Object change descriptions
■ ■ ■ ■ ■ ■ ■

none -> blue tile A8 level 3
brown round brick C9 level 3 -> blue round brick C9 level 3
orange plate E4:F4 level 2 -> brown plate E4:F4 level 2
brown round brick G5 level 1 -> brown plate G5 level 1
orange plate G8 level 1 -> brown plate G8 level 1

■ ■ ■ ■ ■ ■ ■

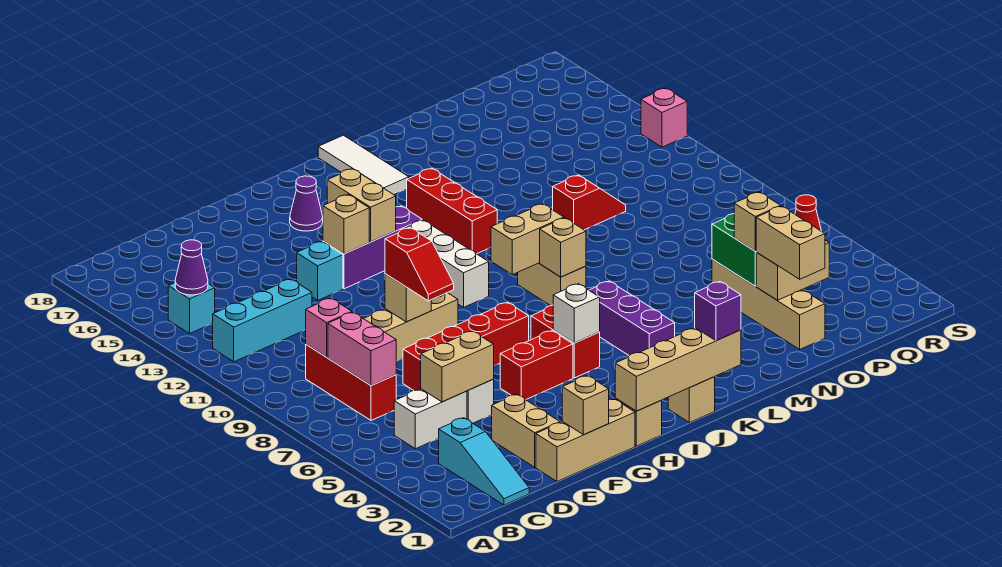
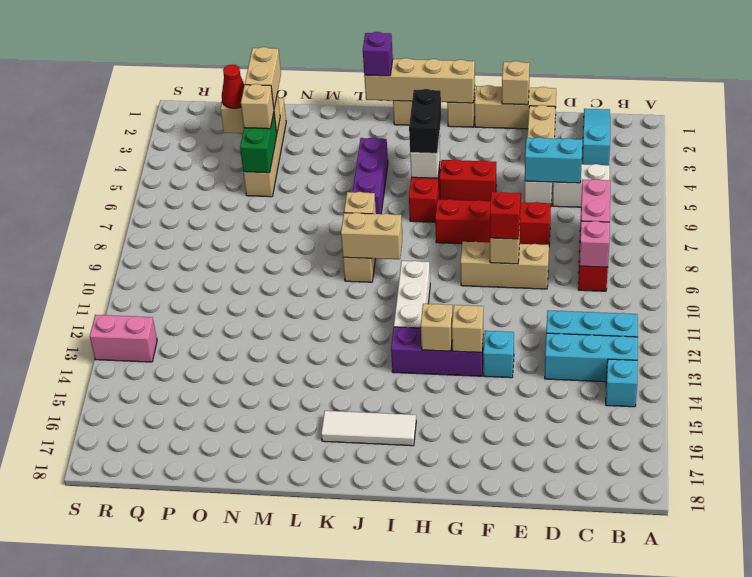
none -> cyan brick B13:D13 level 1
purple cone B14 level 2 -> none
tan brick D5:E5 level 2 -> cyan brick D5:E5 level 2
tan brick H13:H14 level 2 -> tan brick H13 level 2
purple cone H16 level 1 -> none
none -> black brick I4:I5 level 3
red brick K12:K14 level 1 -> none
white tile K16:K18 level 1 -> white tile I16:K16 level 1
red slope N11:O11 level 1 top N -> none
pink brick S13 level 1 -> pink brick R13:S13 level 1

■ ■ ■ ■ ■ ■ ■

[Task objective]
Can you repeat, word for word, every line above from the one containing "tan brick H13:H14" down to the one containing "pink brick S13", including both?

[Task solution]
tan brick H13:H14 level 2 -> tan brick H13 level 2
purple cone H16 level 1 -> none
none -> black brick I4:I5 level 3
red brick K12:K14 level 1 -> none
white tile K16:K18 level 1 -> white tile I16:K16 level 1
red slope N11:O11 level 1 top N -> none
pink brick S13 level 1 -> pink brick R13:S13 level 1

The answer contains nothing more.